::: RECORDS PROVIDED :::
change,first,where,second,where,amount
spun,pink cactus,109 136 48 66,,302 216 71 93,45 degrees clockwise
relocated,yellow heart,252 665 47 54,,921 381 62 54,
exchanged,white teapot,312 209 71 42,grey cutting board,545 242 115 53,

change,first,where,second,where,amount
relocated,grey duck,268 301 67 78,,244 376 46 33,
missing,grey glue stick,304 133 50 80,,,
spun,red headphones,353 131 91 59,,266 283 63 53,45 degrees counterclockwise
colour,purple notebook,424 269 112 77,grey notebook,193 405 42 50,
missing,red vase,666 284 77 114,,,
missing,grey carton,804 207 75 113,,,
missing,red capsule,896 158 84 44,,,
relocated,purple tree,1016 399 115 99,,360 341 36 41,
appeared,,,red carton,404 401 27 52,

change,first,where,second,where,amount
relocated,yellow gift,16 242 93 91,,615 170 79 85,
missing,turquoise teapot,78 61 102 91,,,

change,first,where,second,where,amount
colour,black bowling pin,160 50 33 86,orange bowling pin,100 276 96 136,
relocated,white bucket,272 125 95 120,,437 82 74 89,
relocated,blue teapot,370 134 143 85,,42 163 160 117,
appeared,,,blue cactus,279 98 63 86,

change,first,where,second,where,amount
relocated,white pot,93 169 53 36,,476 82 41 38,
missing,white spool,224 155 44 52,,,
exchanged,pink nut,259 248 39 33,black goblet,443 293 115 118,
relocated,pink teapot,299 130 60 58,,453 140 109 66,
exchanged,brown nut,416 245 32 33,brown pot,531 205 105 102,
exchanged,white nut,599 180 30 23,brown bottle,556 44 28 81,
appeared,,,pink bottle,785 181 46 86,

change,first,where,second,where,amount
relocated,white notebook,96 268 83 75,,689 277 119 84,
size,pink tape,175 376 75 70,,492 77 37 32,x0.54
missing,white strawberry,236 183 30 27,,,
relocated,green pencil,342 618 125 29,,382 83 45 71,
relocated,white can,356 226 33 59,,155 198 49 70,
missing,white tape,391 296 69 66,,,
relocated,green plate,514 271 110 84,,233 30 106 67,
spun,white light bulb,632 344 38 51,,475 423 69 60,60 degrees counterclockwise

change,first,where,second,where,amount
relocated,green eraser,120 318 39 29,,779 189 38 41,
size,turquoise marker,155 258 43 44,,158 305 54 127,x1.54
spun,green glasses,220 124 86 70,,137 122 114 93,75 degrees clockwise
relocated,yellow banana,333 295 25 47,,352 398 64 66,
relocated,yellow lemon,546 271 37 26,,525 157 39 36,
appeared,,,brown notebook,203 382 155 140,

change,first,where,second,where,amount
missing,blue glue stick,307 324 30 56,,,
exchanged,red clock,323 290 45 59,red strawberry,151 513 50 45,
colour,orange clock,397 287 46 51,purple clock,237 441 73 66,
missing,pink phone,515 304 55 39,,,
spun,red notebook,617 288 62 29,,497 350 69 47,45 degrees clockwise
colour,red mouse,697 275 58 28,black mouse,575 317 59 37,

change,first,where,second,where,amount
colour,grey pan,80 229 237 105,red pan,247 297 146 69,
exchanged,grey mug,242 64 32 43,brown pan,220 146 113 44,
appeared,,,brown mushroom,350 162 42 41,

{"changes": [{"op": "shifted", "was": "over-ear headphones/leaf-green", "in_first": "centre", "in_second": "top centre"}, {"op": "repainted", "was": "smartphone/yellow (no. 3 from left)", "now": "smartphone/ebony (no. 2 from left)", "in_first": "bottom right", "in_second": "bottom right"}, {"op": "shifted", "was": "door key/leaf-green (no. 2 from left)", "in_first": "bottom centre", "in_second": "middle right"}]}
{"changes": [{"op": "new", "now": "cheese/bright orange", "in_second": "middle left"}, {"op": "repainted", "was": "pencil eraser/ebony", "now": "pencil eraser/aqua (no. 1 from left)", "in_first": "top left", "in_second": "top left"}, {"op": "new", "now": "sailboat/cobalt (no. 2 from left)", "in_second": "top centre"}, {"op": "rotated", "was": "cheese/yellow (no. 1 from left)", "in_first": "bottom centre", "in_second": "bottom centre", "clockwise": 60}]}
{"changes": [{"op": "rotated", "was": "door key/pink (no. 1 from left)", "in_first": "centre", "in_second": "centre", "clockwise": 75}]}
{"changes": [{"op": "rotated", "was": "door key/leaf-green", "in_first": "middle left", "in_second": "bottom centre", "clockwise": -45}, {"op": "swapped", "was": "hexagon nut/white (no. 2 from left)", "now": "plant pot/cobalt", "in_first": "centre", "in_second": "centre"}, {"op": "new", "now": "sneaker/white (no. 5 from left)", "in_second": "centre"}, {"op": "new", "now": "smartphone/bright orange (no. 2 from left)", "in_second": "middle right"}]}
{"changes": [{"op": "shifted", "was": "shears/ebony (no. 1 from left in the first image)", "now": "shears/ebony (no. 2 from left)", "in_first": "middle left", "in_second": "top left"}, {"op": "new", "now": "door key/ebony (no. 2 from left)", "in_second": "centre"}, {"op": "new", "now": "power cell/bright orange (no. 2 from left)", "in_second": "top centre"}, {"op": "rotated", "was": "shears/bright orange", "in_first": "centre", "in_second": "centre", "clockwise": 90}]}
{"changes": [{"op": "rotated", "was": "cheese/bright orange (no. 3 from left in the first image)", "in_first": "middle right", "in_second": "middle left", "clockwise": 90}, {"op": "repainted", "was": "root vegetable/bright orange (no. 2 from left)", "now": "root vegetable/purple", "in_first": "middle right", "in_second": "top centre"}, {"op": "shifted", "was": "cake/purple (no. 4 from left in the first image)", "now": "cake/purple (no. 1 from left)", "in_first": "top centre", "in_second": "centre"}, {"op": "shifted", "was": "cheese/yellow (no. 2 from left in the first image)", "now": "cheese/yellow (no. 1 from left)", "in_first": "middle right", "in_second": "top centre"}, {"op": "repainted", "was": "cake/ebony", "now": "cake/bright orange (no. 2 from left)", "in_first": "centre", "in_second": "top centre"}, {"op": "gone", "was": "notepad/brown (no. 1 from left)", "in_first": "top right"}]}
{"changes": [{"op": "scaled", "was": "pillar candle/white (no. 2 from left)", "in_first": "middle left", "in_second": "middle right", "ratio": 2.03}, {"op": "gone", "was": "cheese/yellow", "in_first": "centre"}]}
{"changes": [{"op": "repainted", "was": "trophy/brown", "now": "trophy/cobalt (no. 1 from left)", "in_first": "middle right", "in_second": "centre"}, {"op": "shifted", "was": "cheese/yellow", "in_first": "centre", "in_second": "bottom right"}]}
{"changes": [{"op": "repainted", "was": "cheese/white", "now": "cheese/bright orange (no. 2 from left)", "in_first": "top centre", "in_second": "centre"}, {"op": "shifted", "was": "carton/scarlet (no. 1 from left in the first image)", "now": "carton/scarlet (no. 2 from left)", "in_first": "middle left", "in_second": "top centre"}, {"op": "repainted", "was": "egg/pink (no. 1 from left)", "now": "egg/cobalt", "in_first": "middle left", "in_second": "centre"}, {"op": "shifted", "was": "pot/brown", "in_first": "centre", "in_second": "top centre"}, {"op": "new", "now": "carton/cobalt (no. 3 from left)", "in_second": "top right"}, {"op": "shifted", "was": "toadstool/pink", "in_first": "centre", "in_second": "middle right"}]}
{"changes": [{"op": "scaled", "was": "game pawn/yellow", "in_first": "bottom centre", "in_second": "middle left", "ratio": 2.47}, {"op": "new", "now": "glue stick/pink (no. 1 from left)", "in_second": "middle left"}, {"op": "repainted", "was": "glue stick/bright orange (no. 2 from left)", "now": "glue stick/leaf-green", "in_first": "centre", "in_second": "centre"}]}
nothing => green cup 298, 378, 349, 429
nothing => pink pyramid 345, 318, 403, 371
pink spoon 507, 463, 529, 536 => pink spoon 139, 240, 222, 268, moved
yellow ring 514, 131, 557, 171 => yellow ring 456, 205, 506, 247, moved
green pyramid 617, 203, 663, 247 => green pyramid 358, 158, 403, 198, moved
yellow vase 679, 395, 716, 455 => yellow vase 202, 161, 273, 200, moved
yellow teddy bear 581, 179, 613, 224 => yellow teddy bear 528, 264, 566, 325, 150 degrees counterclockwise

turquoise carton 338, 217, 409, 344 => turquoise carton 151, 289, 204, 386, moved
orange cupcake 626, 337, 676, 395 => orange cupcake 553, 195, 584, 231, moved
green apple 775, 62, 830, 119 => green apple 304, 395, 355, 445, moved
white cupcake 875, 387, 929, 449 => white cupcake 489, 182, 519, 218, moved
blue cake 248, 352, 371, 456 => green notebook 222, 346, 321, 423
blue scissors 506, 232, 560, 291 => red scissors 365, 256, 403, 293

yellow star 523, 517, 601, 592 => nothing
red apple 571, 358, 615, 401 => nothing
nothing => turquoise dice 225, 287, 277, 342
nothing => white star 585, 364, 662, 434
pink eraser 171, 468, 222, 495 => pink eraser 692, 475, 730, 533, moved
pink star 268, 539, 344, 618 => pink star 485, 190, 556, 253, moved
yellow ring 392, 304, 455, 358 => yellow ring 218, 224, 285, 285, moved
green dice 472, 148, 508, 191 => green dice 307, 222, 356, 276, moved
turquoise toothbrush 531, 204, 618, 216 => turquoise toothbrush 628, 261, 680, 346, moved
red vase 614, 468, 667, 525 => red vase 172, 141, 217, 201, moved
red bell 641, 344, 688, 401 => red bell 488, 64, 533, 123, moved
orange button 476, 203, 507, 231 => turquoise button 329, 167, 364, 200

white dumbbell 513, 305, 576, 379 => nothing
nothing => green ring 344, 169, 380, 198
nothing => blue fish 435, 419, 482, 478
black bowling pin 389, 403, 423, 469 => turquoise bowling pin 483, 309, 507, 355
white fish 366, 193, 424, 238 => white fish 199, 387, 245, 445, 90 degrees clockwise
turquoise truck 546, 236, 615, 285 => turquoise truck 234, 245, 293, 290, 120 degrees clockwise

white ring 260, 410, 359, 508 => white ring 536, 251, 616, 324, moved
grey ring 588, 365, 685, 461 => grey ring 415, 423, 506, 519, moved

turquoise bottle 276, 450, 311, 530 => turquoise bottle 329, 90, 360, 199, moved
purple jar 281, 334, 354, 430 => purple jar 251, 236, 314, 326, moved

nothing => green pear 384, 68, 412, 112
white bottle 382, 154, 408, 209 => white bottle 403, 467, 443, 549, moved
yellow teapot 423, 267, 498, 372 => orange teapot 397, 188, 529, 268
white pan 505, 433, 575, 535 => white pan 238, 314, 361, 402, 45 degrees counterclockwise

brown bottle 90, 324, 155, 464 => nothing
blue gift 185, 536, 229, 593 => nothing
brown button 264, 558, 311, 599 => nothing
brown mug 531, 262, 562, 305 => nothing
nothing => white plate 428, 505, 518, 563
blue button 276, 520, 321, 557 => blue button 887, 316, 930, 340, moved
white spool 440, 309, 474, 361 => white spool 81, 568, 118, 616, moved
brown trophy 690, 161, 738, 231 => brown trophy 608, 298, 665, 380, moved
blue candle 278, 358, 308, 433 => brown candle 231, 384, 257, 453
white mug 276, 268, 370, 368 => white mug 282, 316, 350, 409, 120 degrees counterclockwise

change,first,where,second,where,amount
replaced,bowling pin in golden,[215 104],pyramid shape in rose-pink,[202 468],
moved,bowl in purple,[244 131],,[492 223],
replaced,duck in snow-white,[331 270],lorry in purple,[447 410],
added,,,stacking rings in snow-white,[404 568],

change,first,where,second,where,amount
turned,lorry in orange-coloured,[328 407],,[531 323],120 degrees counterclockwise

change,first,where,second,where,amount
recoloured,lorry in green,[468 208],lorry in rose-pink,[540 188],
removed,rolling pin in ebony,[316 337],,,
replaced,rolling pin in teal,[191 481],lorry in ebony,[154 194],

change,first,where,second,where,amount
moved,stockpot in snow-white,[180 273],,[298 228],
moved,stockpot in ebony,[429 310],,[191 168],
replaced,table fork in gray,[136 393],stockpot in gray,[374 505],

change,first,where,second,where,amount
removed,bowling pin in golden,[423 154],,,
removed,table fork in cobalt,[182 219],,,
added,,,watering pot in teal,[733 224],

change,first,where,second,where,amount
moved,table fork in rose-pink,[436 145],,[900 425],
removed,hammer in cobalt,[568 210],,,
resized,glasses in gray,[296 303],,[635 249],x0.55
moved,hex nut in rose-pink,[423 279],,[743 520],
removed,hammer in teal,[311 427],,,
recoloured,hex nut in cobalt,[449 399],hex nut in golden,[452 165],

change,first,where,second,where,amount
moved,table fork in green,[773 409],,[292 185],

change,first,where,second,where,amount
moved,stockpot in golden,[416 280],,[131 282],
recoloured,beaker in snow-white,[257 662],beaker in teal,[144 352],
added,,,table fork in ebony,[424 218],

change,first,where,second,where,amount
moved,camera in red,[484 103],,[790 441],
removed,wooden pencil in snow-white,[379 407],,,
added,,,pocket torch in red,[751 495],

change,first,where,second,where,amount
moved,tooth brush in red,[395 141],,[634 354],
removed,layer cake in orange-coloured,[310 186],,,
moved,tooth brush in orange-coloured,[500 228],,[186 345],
:::
_WHAT YOU SHOULD DO_.
From the line holding "nothing => pink pyramid 345, 318, 403, 371" to the line holding "yellow vase 679, 395, 716, 455", inclusive, restate each line above exactly as written.

_OUTPUT BELOW_.
nothing => pink pyramid 345, 318, 403, 371
pink spoon 507, 463, 529, 536 => pink spoon 139, 240, 222, 268, moved
yellow ring 514, 131, 557, 171 => yellow ring 456, 205, 506, 247, moved
green pyramid 617, 203, 663, 247 => green pyramid 358, 158, 403, 198, moved
yellow vase 679, 395, 716, 455 => yellow vase 202, 161, 273, 200, moved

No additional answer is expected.